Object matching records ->
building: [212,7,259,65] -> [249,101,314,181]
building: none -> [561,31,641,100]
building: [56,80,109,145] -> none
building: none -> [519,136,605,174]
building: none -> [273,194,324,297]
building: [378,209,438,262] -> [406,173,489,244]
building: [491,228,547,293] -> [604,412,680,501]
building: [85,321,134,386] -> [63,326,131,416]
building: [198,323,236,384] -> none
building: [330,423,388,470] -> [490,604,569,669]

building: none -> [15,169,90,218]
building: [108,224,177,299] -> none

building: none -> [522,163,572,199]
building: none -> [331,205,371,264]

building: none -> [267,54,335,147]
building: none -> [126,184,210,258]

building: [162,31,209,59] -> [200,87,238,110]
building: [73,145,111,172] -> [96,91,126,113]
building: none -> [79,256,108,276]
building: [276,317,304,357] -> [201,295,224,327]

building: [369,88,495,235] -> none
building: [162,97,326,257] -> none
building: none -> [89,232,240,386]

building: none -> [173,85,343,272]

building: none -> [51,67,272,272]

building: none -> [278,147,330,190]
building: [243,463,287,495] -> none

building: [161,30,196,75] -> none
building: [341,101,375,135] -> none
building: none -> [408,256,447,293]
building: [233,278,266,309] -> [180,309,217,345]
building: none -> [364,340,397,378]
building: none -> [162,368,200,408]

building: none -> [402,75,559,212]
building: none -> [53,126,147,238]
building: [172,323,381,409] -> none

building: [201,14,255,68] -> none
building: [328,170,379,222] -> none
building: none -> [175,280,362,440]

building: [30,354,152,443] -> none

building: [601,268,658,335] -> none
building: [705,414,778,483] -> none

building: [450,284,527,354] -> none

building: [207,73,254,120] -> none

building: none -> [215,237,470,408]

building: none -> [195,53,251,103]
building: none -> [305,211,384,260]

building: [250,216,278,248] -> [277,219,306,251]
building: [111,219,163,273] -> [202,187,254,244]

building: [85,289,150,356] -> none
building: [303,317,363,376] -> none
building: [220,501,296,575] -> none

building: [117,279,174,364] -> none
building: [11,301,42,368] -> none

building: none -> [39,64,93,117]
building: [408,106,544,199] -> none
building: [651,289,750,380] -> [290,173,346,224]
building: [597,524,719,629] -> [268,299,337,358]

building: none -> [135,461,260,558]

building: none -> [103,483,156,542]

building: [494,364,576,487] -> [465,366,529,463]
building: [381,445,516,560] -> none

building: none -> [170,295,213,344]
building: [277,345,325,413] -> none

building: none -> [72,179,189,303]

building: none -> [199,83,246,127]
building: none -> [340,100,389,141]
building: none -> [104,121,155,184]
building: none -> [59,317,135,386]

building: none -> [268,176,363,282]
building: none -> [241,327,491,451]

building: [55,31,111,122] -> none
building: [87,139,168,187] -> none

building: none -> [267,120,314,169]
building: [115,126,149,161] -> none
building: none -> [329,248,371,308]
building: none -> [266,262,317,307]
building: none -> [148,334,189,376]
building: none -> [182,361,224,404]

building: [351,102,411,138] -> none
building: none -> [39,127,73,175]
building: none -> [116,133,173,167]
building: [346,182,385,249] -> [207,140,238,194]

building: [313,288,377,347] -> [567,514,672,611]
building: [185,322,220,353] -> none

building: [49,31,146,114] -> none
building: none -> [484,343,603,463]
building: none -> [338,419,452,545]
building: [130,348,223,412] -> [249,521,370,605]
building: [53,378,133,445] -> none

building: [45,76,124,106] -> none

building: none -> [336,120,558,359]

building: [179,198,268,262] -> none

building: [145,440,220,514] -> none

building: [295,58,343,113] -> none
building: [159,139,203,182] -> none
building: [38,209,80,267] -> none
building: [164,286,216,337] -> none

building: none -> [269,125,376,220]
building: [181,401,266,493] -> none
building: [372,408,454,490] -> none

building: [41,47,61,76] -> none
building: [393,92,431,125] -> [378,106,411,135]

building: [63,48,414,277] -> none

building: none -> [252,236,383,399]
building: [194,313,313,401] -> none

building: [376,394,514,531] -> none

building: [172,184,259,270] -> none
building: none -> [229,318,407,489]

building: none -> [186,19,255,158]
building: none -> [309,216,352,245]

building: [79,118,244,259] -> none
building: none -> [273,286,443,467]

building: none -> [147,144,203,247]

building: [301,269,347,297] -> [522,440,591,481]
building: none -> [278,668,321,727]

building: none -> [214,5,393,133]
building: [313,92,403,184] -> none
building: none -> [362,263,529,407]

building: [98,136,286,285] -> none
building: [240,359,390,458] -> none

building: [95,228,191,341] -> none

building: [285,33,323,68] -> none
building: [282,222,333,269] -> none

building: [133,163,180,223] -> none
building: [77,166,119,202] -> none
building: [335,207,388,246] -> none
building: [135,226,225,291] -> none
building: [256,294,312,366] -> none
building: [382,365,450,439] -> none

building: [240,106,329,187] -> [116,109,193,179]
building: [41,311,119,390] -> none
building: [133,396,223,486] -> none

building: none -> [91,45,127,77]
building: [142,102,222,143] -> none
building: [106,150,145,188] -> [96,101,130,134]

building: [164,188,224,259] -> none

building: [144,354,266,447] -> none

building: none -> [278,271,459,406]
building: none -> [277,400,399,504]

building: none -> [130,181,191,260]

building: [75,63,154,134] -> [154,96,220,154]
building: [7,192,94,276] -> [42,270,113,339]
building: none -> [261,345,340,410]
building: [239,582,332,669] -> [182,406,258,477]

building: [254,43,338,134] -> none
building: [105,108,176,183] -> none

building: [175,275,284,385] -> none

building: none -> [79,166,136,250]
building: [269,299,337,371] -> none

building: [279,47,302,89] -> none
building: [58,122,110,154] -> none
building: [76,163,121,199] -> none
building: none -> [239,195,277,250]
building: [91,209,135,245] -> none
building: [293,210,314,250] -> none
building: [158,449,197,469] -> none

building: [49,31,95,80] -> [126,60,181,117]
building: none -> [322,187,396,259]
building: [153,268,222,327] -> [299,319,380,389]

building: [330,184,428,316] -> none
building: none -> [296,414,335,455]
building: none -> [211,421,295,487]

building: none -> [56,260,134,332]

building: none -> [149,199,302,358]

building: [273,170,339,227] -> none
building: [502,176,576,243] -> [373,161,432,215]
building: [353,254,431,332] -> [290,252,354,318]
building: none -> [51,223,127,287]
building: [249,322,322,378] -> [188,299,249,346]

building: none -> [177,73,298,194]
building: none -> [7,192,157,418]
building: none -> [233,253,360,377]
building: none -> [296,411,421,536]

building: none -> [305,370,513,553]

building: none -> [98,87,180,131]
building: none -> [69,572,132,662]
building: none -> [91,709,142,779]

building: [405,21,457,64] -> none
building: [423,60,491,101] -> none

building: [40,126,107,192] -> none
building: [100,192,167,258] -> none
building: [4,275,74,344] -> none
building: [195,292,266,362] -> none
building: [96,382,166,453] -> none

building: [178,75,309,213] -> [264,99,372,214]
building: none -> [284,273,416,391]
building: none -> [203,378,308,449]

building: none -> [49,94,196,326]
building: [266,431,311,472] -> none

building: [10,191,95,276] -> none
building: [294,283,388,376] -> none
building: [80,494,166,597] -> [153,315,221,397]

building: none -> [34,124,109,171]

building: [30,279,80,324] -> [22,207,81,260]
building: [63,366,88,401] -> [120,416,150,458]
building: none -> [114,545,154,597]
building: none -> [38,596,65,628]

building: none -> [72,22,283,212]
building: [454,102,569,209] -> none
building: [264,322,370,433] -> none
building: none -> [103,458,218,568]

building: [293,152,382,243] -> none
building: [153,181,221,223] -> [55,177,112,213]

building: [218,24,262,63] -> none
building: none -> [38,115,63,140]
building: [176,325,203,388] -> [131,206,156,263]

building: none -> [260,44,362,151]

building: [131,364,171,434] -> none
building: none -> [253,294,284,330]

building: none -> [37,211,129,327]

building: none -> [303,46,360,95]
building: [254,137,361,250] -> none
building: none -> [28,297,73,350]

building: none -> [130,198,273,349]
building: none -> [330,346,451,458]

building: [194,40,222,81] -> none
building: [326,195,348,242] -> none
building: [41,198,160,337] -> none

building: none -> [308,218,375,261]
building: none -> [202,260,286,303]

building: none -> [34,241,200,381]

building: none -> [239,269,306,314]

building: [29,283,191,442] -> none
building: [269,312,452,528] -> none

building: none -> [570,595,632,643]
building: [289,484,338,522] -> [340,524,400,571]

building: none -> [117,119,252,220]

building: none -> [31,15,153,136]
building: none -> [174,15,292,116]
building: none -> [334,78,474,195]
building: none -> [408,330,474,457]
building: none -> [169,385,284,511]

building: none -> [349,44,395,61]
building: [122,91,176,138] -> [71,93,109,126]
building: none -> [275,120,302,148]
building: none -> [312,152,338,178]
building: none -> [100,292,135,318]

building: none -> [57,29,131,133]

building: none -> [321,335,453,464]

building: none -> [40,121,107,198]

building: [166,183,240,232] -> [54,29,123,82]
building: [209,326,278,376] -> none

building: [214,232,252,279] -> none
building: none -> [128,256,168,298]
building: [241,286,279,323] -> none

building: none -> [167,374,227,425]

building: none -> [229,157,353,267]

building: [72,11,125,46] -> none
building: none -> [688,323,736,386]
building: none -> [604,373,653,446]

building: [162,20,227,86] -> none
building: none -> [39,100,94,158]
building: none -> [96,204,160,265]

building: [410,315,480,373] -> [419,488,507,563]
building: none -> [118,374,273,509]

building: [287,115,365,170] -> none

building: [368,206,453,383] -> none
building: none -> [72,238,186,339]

Activity -> The result consists of the line with "building: none -> [118,374,273,509]" through the last line of the entries above, repeated exactly and with nothing else.

Expected answer ->
building: none -> [118,374,273,509]

building: [287,115,365,170] -> none

building: [368,206,453,383] -> none
building: none -> [72,238,186,339]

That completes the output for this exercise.